* _EXERCISE REQUIREMENTS_:
Take the line that contains "orange tape: 4 -> 1" as the first and the last line of the material as the final one; set down exactly the lines in that span.
☆ ☆ ☆
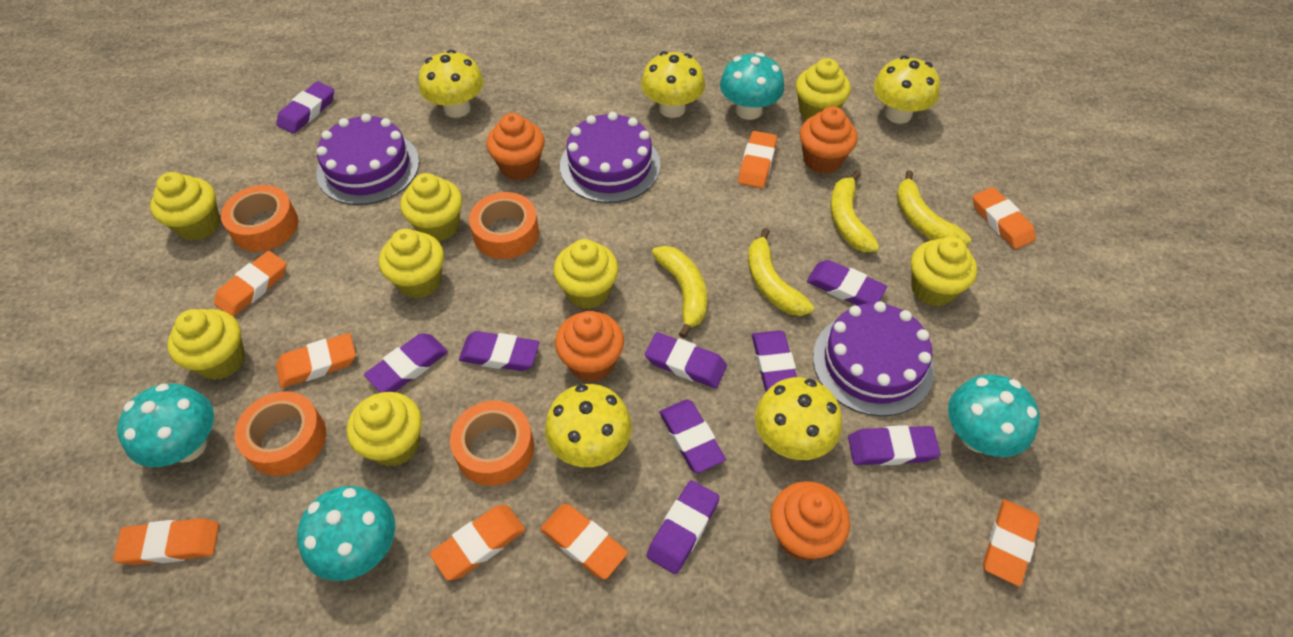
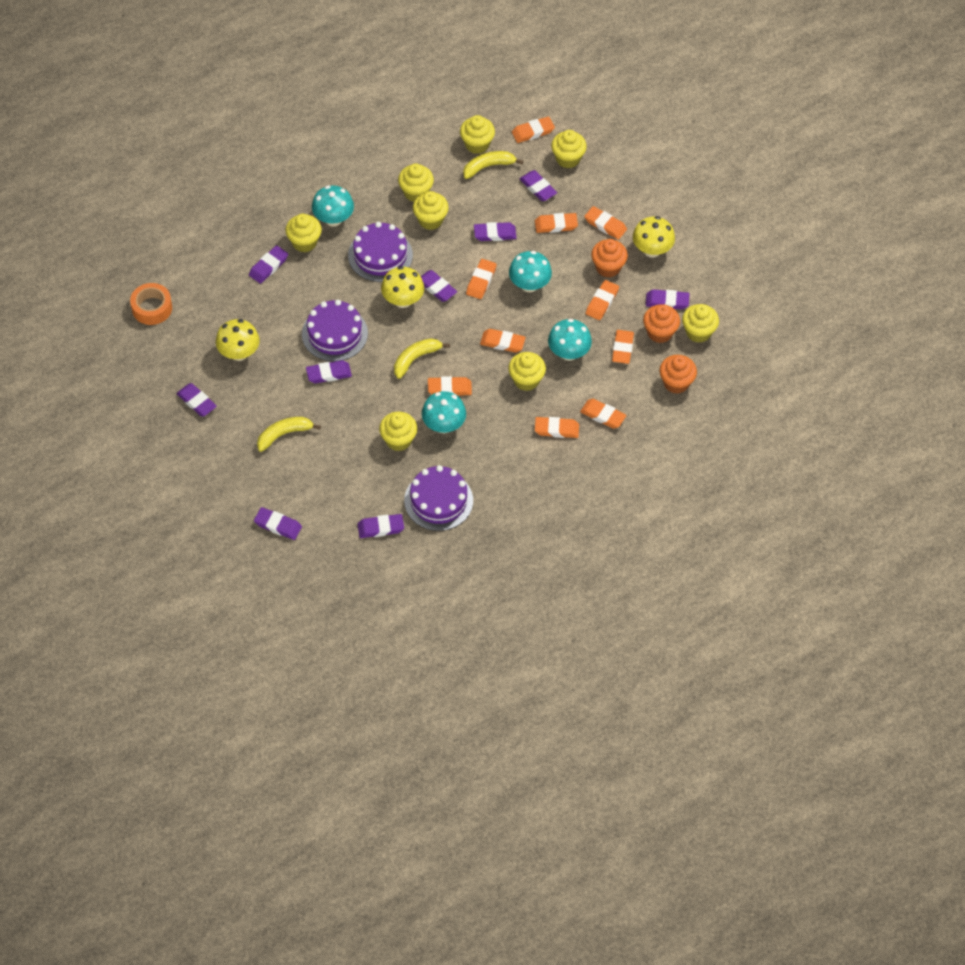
orange cupcake: 4 -> 3
orange eraser: 8 -> 10
orange tape: 4 -> 1
yellow banana: 4 -> 3
yellow mushroom: 5 -> 3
☆ ☆ ☆
* _SOLVED PROBLEM_:
orange tape: 4 -> 1
yellow banana: 4 -> 3
yellow mushroom: 5 -> 3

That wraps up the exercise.